_EXERCISE:_
Pull every line containing "cone" from the entries.

_SUPPLIED MATERIAL:_

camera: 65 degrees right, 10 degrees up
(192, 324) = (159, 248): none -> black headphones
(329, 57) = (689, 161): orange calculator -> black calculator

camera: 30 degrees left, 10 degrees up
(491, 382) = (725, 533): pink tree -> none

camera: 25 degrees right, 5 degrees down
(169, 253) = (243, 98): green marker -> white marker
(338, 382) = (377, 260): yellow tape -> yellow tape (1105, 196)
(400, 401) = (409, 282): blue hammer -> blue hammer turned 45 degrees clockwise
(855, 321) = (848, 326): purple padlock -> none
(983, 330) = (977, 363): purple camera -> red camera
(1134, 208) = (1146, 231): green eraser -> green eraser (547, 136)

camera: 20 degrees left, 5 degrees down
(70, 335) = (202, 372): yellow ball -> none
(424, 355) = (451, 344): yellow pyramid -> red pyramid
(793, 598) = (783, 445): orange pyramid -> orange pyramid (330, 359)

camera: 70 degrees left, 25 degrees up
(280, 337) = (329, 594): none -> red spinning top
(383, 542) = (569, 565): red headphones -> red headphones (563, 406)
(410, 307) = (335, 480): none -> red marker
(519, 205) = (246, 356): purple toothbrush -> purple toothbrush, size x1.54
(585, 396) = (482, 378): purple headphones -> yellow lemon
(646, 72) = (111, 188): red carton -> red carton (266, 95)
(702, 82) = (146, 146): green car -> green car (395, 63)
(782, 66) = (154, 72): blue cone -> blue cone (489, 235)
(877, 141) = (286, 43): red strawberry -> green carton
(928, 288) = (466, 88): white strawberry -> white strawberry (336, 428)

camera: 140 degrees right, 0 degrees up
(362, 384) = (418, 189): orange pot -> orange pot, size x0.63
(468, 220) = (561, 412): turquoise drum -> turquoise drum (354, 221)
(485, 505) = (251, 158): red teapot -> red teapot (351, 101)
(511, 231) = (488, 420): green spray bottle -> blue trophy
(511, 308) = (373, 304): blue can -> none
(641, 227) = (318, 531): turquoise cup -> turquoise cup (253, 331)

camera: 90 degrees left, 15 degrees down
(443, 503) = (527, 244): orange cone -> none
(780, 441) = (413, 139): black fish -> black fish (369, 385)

_ANSWER TO THE PROBLEM:_
(782, 66) = (154, 72): blue cone -> blue cone (489, 235)
(443, 503) = (527, 244): orange cone -> none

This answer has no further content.